◆ Goal of the exercise ◆
An exact copy of all the data is required, with pictures left out.
━━ Material provided
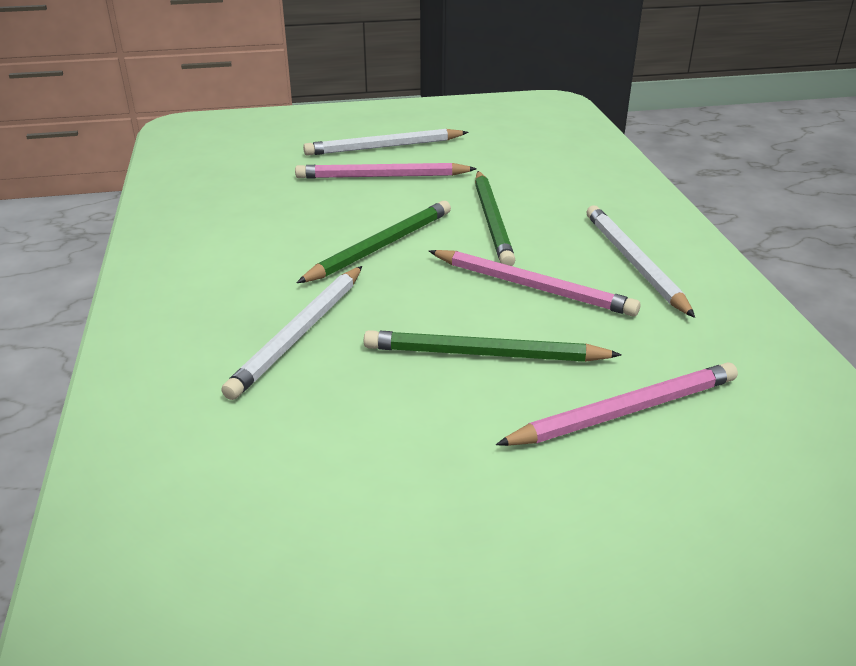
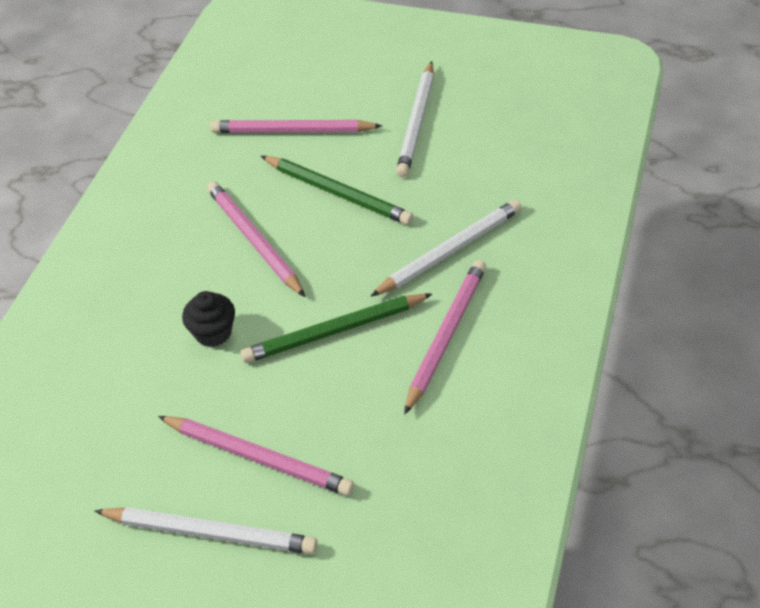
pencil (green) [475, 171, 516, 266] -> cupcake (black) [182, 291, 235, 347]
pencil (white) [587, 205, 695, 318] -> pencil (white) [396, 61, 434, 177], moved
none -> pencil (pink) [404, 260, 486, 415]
━━━━
◆ Task output ◆
pencil (green) [475, 171, 516, 266] -> cupcake (black) [182, 291, 235, 347]
pencil (white) [587, 205, 695, 318] -> pencil (white) [396, 61, 434, 177], moved
none -> pencil (pink) [404, 260, 486, 415]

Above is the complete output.